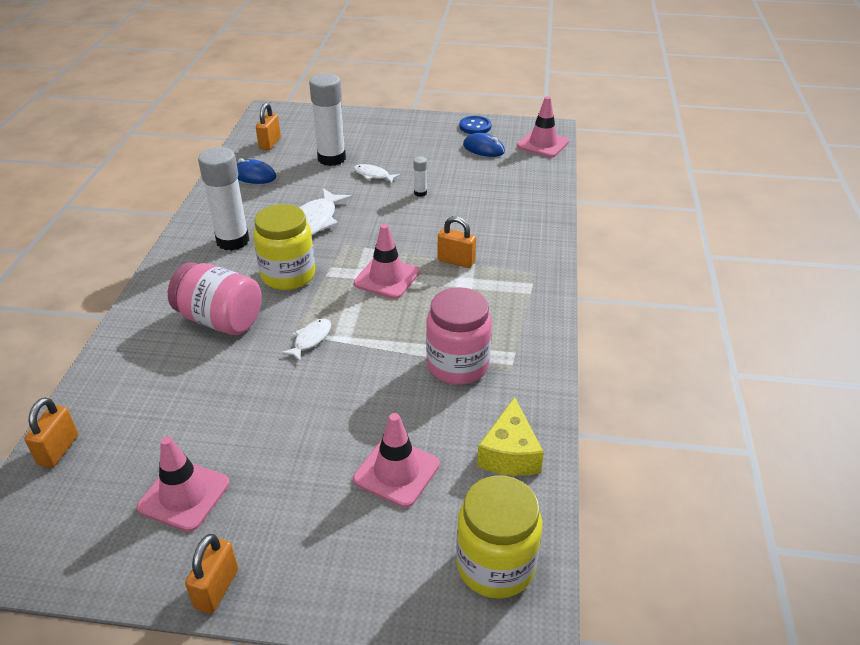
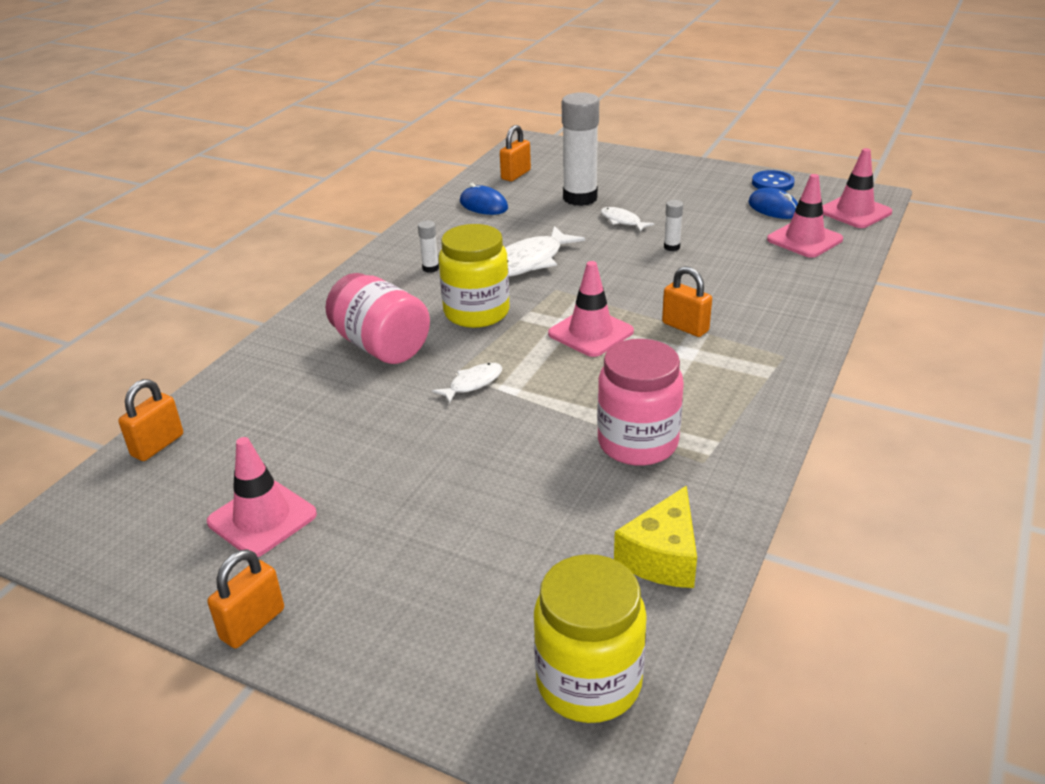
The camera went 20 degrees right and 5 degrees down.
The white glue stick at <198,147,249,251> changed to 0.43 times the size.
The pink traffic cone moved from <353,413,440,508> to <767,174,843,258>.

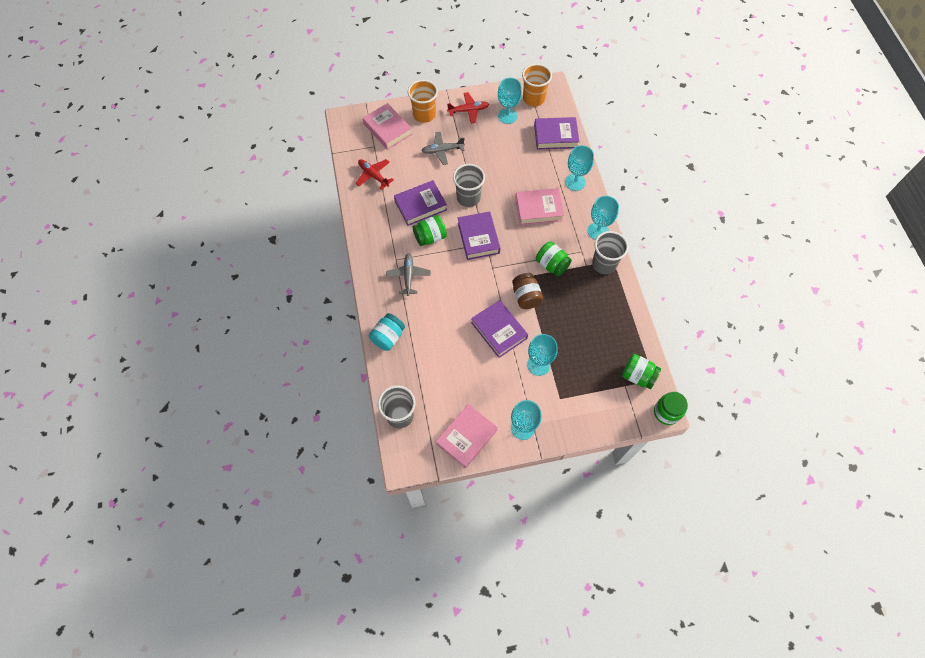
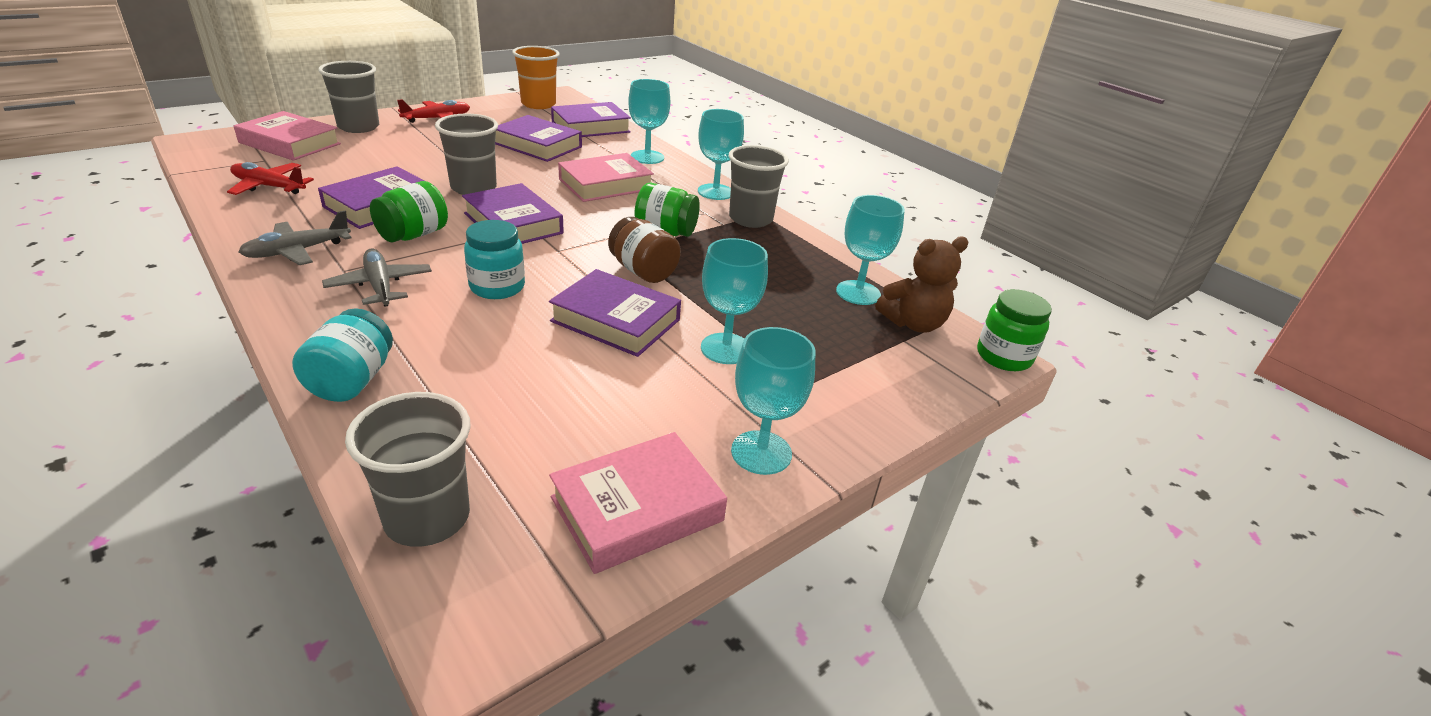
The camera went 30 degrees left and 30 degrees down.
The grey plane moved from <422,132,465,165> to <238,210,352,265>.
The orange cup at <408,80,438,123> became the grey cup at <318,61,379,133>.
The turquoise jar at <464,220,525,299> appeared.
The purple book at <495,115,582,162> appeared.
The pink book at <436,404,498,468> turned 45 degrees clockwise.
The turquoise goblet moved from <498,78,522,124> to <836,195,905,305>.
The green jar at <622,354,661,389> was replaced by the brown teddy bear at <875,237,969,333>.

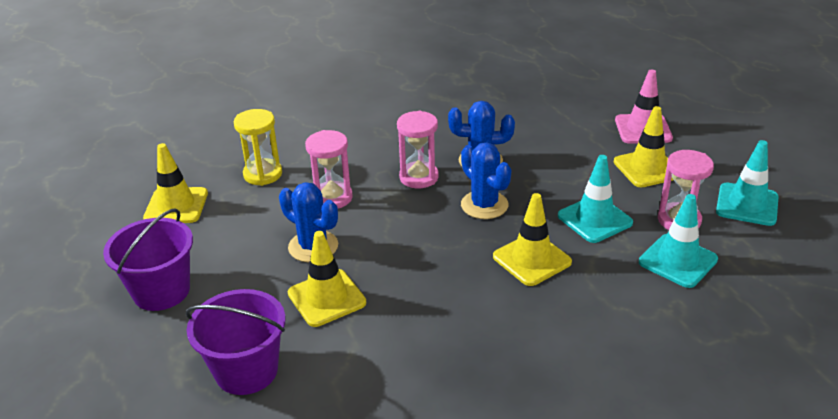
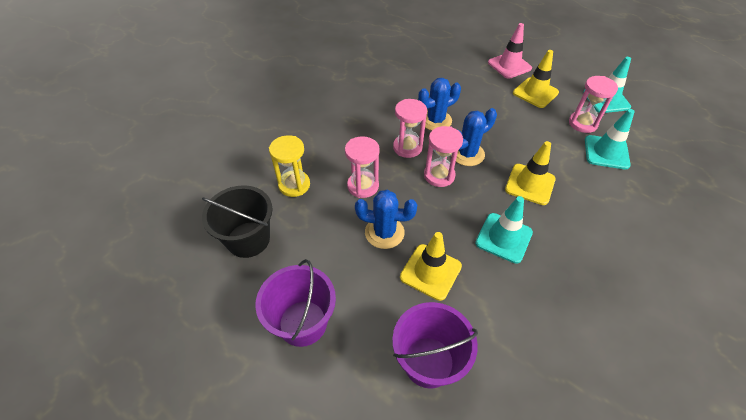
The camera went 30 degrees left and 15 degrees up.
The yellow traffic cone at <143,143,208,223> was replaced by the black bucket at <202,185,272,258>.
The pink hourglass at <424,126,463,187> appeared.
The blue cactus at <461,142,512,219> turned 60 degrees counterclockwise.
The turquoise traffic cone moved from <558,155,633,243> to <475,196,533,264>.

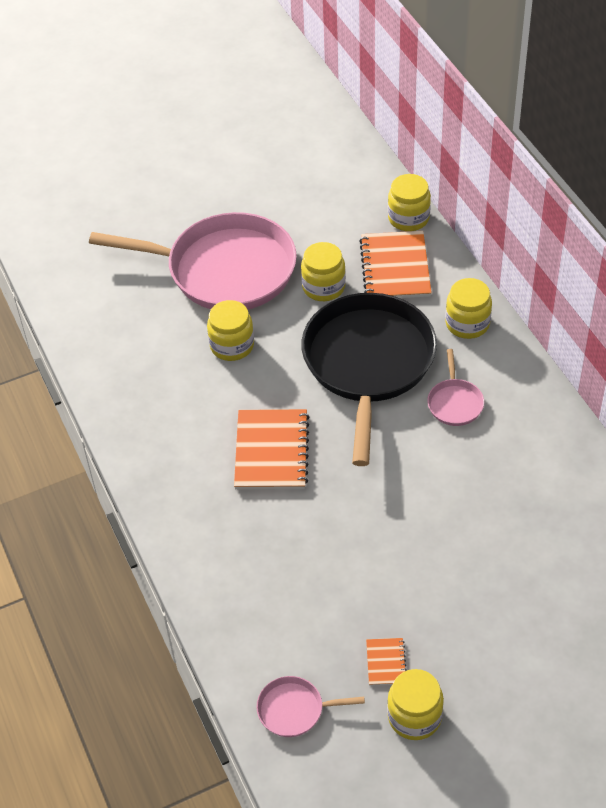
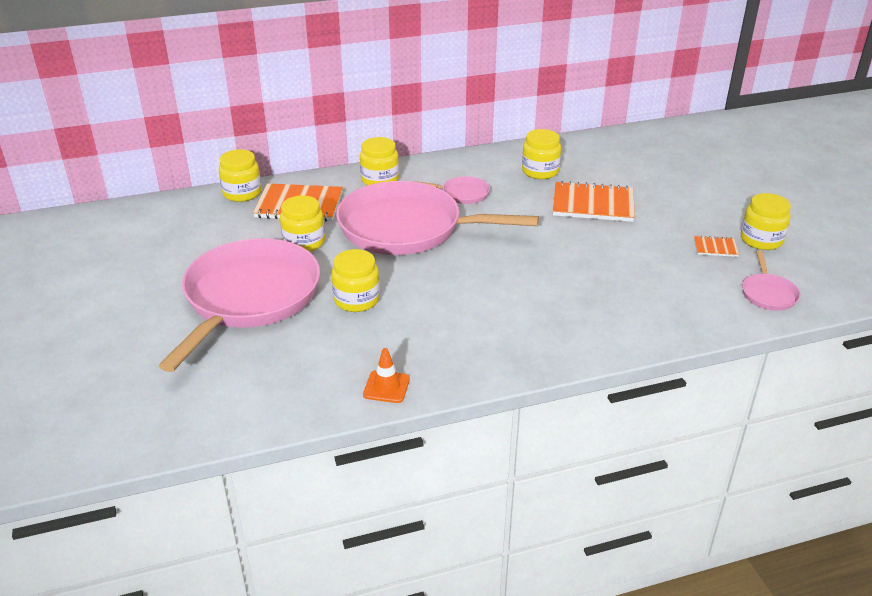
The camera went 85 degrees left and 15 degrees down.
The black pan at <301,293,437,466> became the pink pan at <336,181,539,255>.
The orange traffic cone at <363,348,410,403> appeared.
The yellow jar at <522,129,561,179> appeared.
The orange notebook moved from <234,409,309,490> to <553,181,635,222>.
════════
▶ _Problem to work on_:
The material must be returned exactly, with its pictures omitted.

▶ _Your solution_:
The camera went 20 degrees right and 5 degrees down.
The white glue stick at <198,147,249,251> changed to 0.43 times the size.
The pink traffic cone moved from <353,413,440,508> to <767,174,843,258>.

The camera went 30 degrees left and 30 degrees down.
The grey plane moved from <422,132,465,165> to <238,210,352,265>.
The orange cup at <408,80,438,123> became the grey cup at <318,61,379,133>.
The turquoise jar at <464,220,525,299> appeared.
The purple book at <495,115,582,162> appeared.
The pink book at <436,404,498,468> turned 45 degrees clockwise.
The turquoise goblet moved from <498,78,522,124> to <836,195,905,305>.
The green jar at <622,354,661,389> was replaced by the brown teddy bear at <875,237,969,333>.

The camera went 30 degrees left and 15 degrees up.
The yellow traffic cone at <143,143,208,223> was replaced by the black bucket at <202,185,272,258>.
The pink hourglass at <424,126,463,187> appeared.
The blue cactus at <461,142,512,219> turned 60 degrees counterclockwise.
The turquoise traffic cone moved from <558,155,633,243> to <475,196,533,264>.

The camera went 85 degrees left and 15 degrees down.
The black pan at <301,293,437,466> became the pink pan at <336,181,539,255>.
The orange traffic cone at <363,348,410,403> appeared.
The yellow jar at <522,129,561,179> appeared.
The orange notebook moved from <234,409,309,490> to <553,181,635,222>.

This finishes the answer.